── The records ──
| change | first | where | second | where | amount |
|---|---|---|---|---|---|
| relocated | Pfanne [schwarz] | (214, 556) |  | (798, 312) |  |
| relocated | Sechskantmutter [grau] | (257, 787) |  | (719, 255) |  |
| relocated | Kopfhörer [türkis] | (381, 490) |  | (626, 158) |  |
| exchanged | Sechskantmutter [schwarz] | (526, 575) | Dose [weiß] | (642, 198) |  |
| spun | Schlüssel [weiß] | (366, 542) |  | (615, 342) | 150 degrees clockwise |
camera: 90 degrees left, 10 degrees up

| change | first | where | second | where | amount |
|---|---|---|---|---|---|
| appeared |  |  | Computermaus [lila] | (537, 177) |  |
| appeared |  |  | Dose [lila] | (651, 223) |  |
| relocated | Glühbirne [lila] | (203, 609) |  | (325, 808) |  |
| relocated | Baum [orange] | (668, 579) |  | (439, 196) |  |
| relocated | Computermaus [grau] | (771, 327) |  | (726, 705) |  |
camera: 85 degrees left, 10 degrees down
───
── The records ──
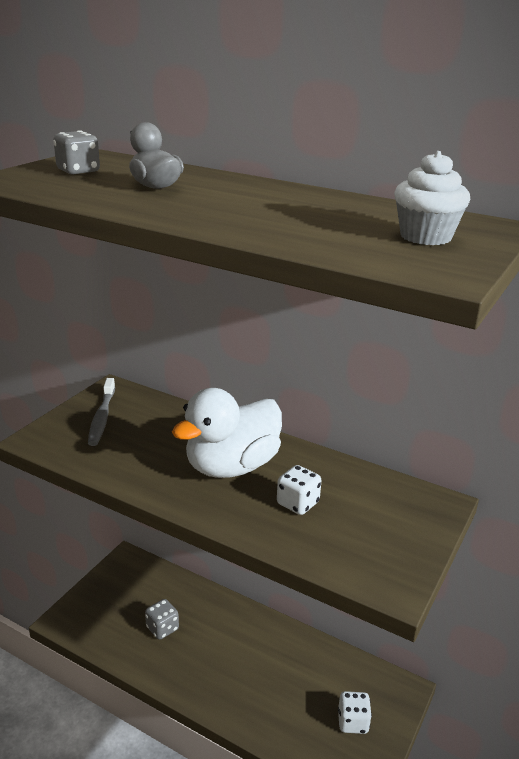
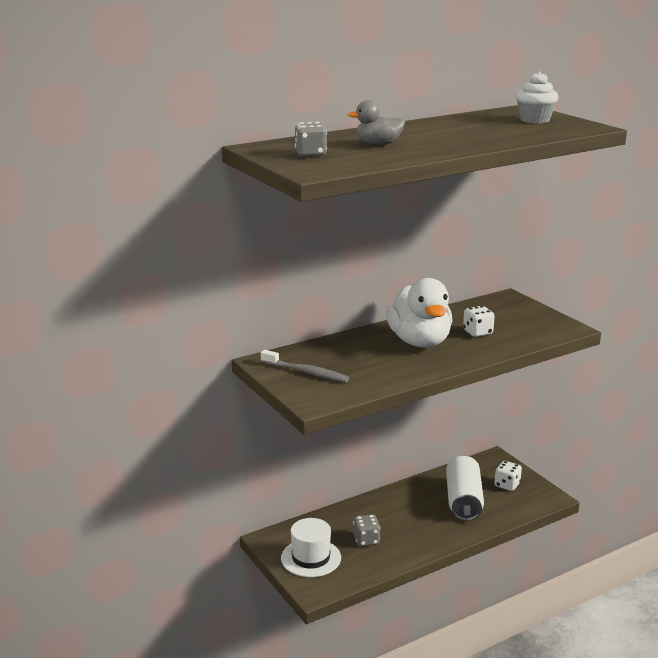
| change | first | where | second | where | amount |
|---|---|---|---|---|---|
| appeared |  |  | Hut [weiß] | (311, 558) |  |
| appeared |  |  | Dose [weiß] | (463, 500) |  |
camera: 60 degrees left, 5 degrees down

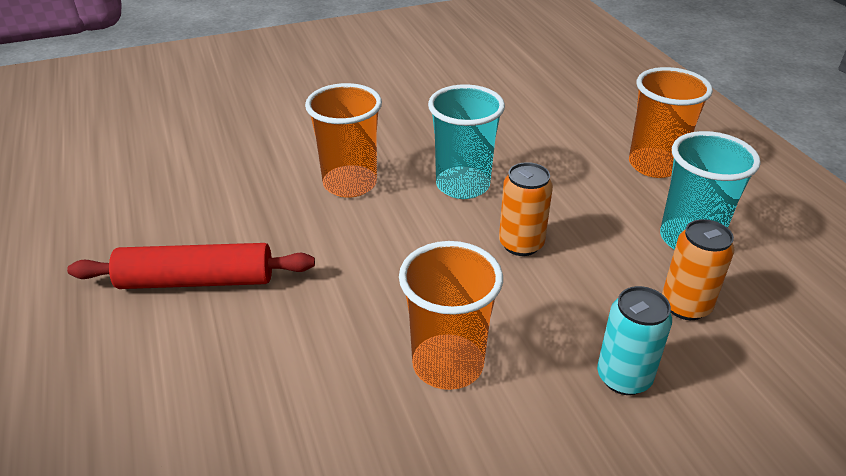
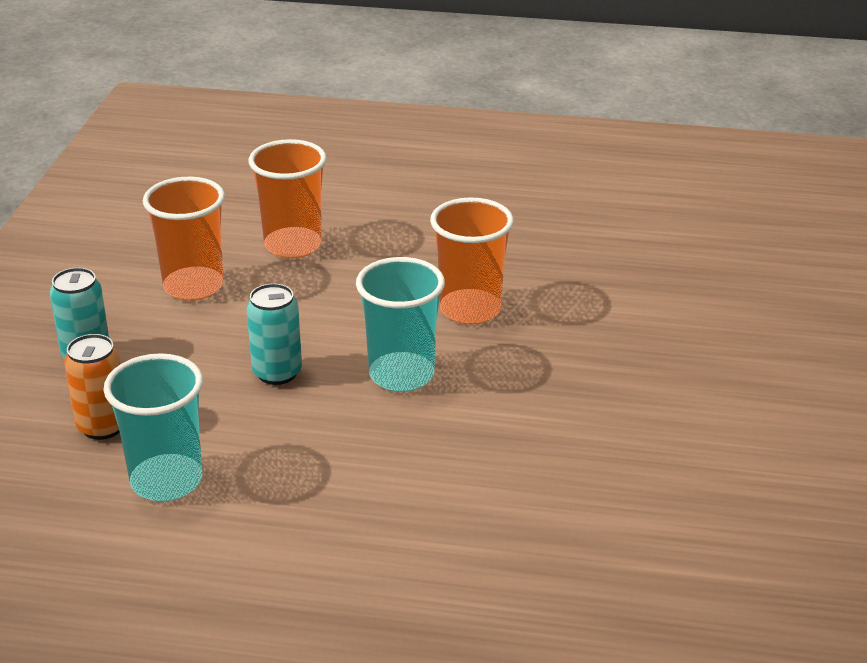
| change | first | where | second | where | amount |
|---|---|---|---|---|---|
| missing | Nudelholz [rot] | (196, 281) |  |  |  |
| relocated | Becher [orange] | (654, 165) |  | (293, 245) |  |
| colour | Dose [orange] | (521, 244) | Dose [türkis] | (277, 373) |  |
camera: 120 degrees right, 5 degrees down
───
◆ Prompt:
Once a line of the records is found to contain "Sechskantmutter", copy it out.

◆ Task solution:
| relocated | Sechskantmutter [grau] | (257, 787) |  | (719, 255) |  |
| exchanged | Sechskantmutter [schwarz] | (526, 575) | Dose [weiß] | (642, 198) |  |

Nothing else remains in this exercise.